▶ [What is being asked]:
Copy all lines below containing "cyan".

[Stored entries]
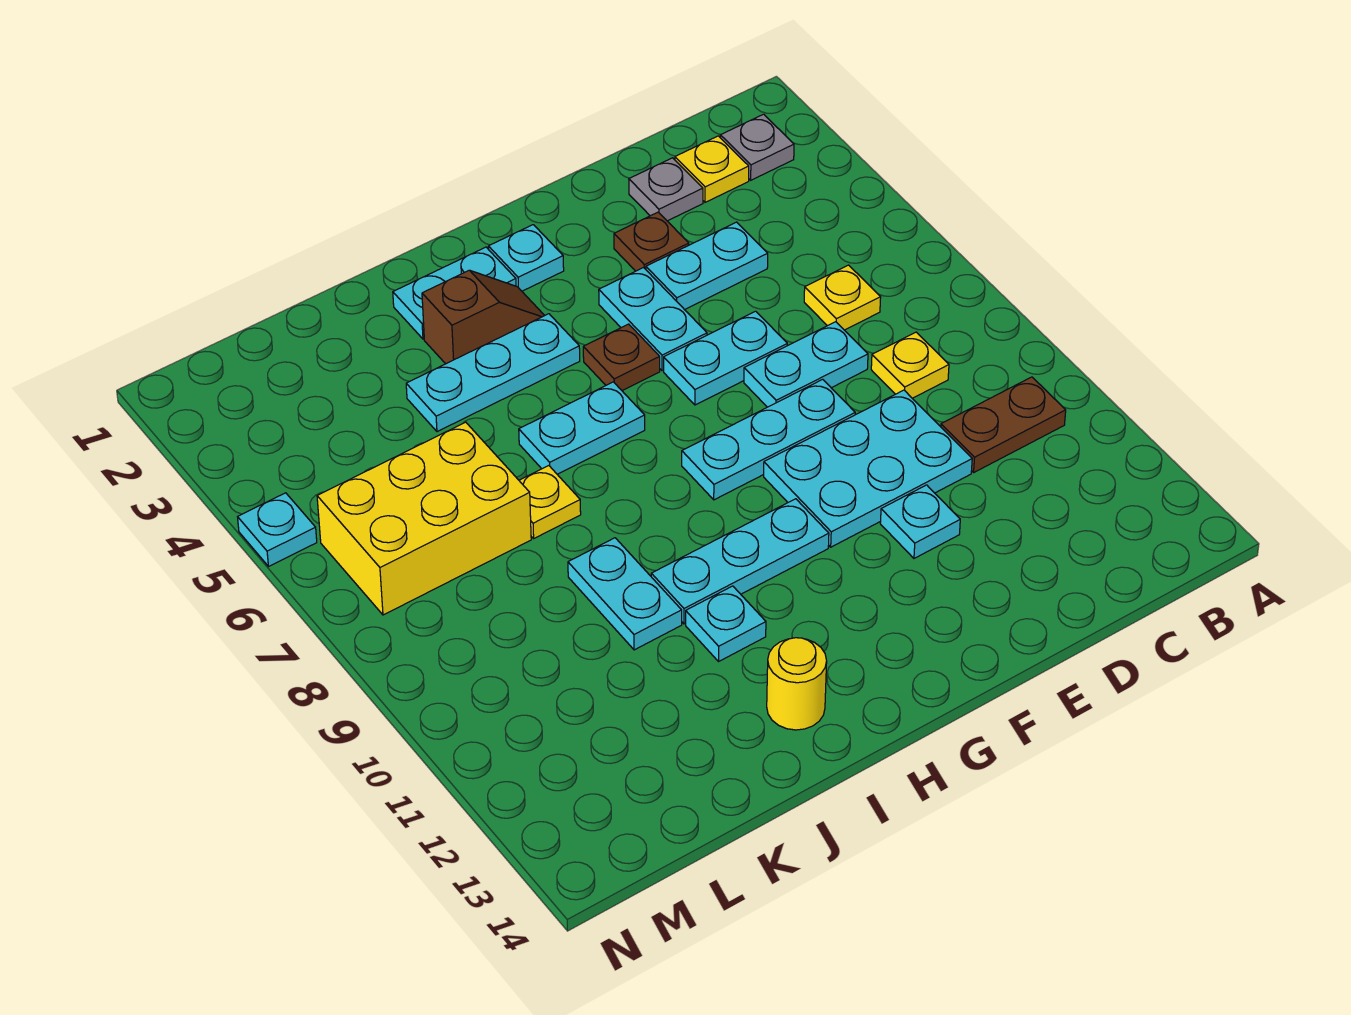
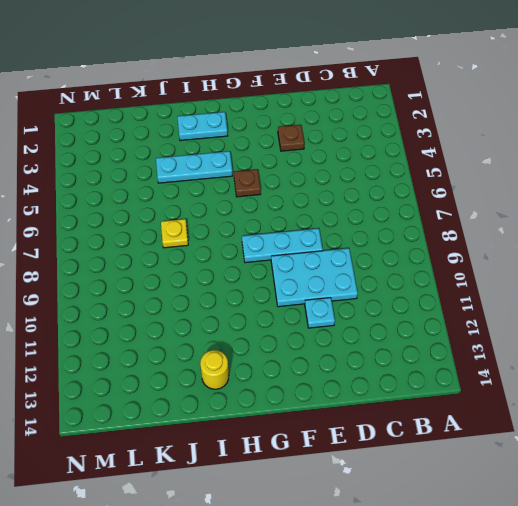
none -> grey plate B2 level 1
none -> brown plate B10:C10 level 1
none -> yellow plate C2 level 1

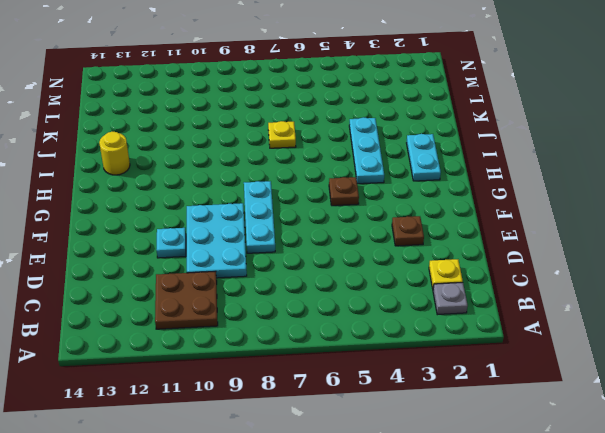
brown plate B10:C11 level 1 -> brown plate B10:C10 level 1
none -> yellow plate C6 level 1
none -> yellow plate C8 level 1
none -> grey plate D2 level 1

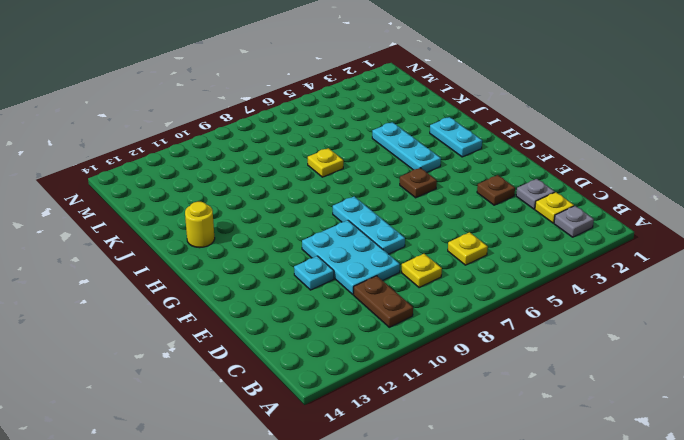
none -> cyan plate D4:E4 level 1
none -> cyan plate D7:E7 level 1
none -> cyan plate E6:F6 level 1

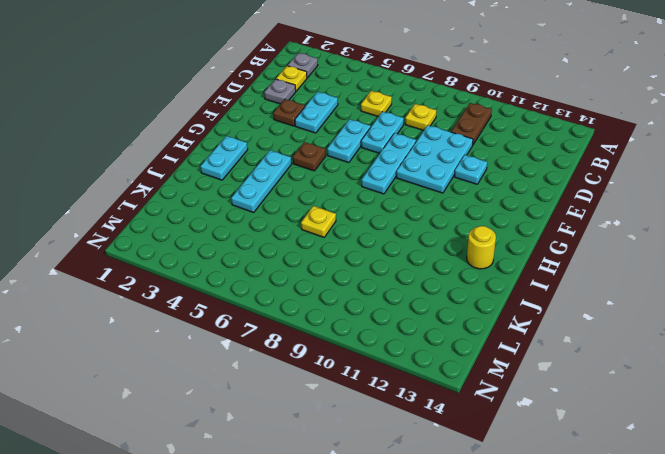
none -> cyan plate F4:F5 level 1
none -> cyan plate G2 level 1
none -> cyan plate G10:I10 level 1

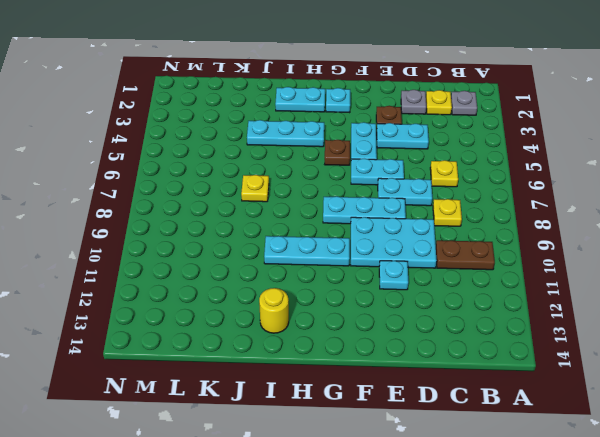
none -> brown slope H3:I3 level 1 top I
none -> cyan plate H6:I6 level 1
none -> cyan plate I11 level 1

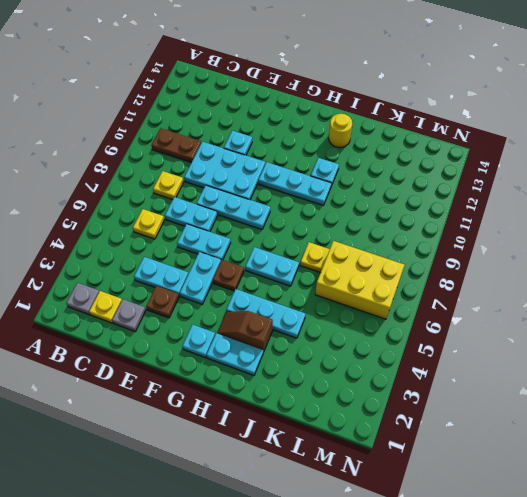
none -> cyan plate J9:J10 level 1
none -> cyan plate N5 level 1

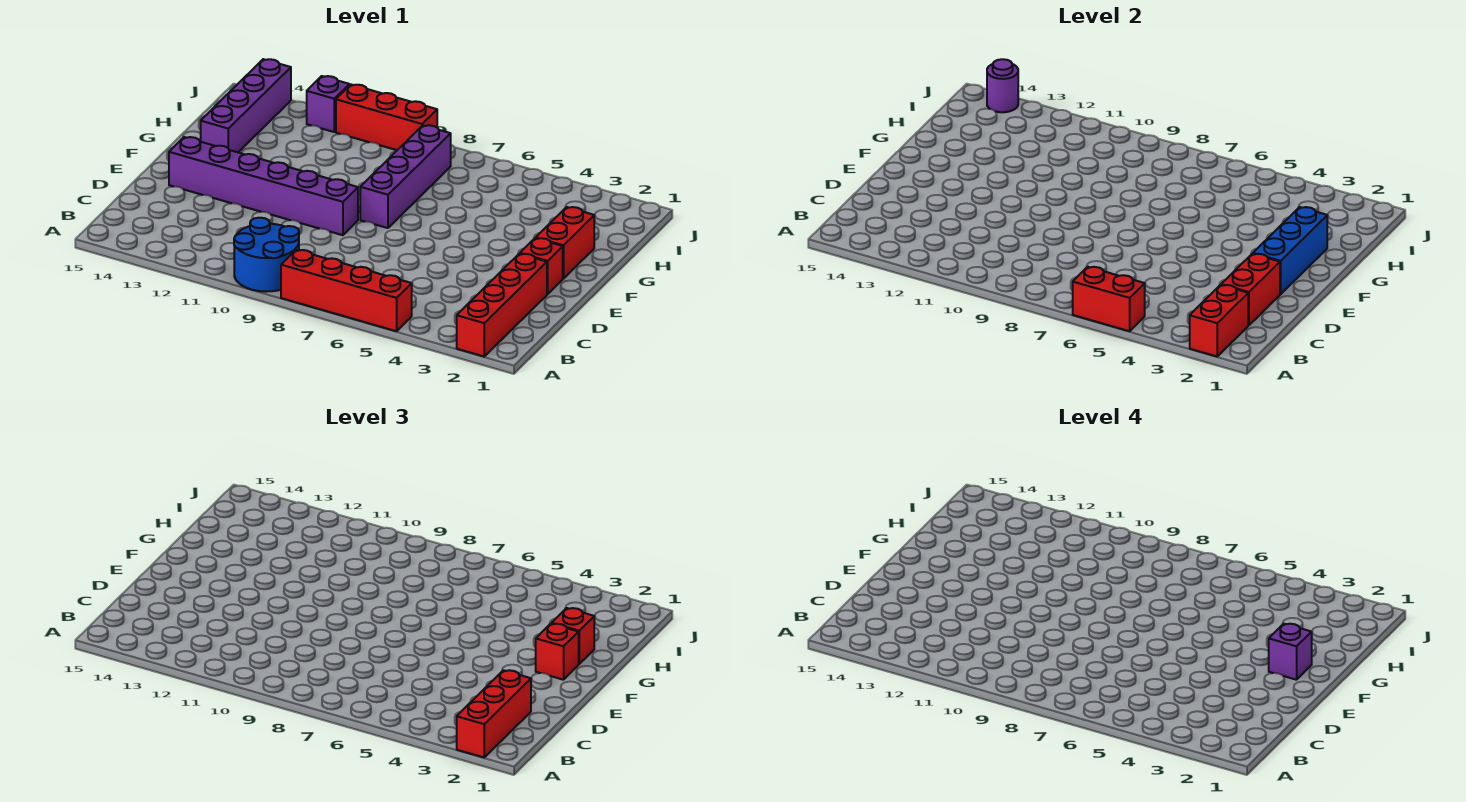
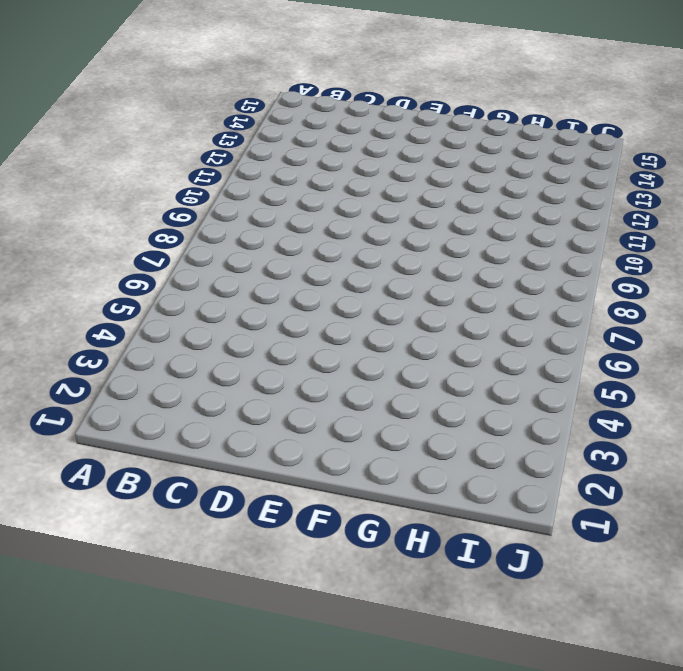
none -> red brick A2:D2 level 1
none -> red brick A5:A8 level 1
none -> blue round brick A9:B10 level 1

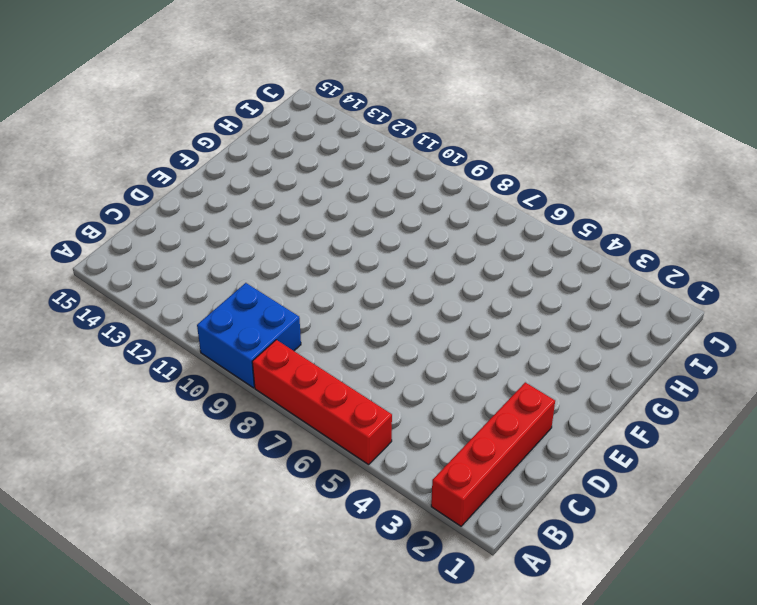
blue brick A9:B10 level 1 -> blue round brick A9:B10 level 1
none -> red brick E2 level 1
none -> purple brick E9:E14 level 1
none -> red brick F2:G2 level 1

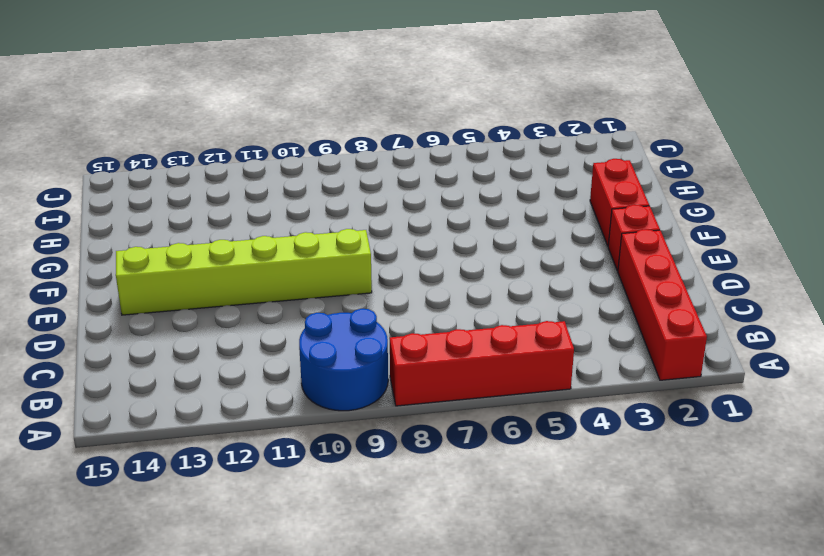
lime brick E9:E14 level 1 -> purple brick E9:E14 level 1
none -> purple brick F8:I8 level 1
none -> purple brick G14:J14 level 1
none -> red brick J9:J11 level 1

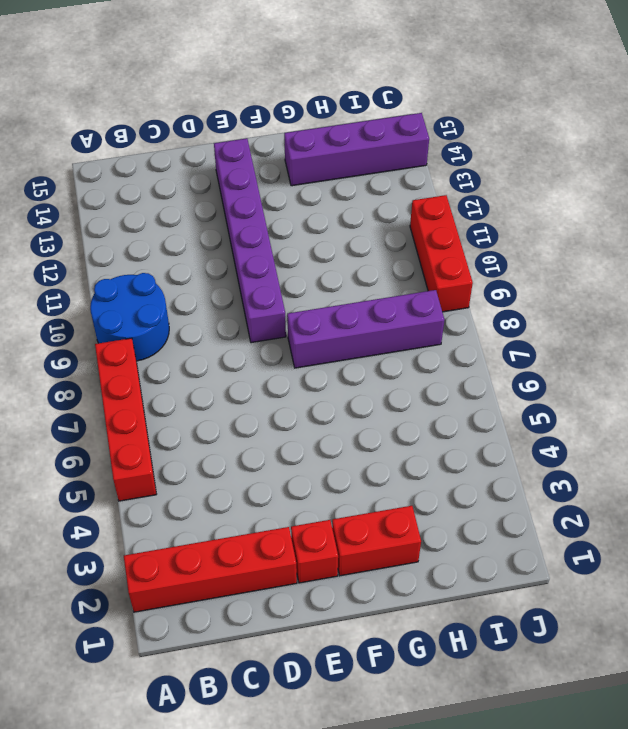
none -> purple brick J12 level 1
none -> red brick A2:B2 level 2
none -> red brick A5:A6 level 2

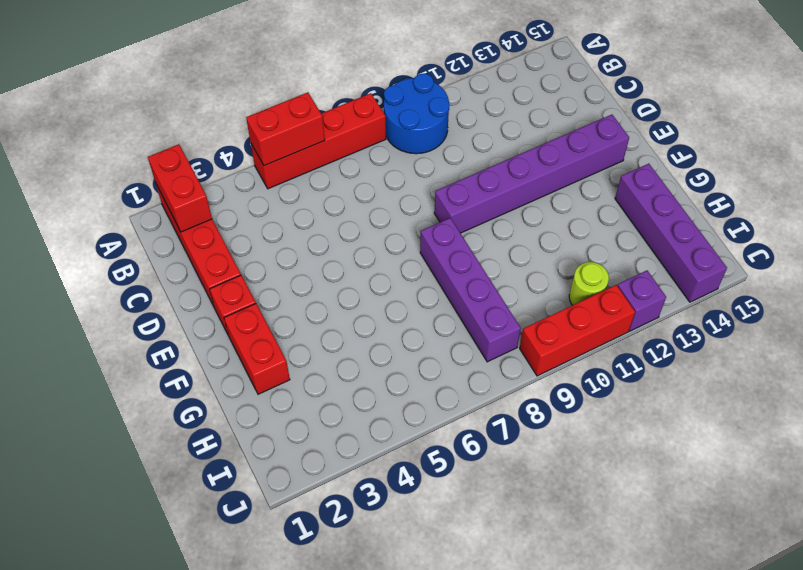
lime round brick I11 level 1 -> none
none -> red brick C2:D2 level 2
none -> blue brick E2:G2 level 2
none -> purple round brick J14 level 2

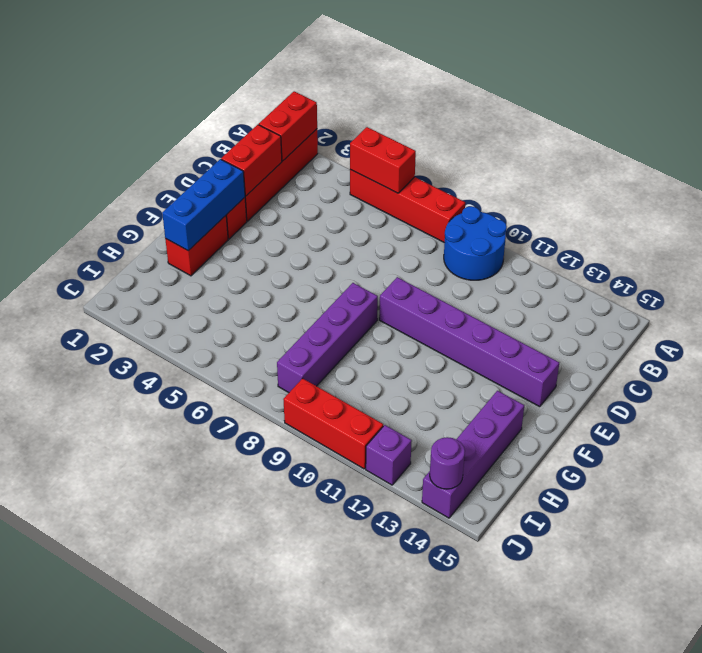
none -> red brick A2:C2 level 3
none -> red brick F2 level 3
none -> red brick G2 level 3

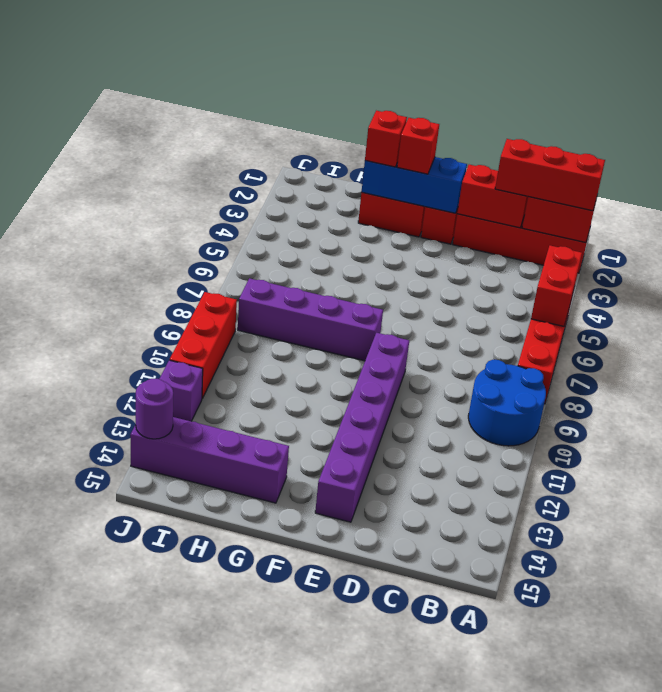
none -> purple brick F2 level 4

▶ [Exercise output]:
none -> cyan plate D4:E4 level 1
none -> cyan plate D7:E7 level 1
none -> cyan plate E6:F6 level 1
none -> cyan plate F4:F5 level 1
none -> cyan plate G2 level 1
none -> cyan plate G10:I10 level 1
none -> cyan plate H6:I6 level 1
none -> cyan plate I11 level 1
none -> cyan plate J9:J10 level 1
none -> cyan plate N5 level 1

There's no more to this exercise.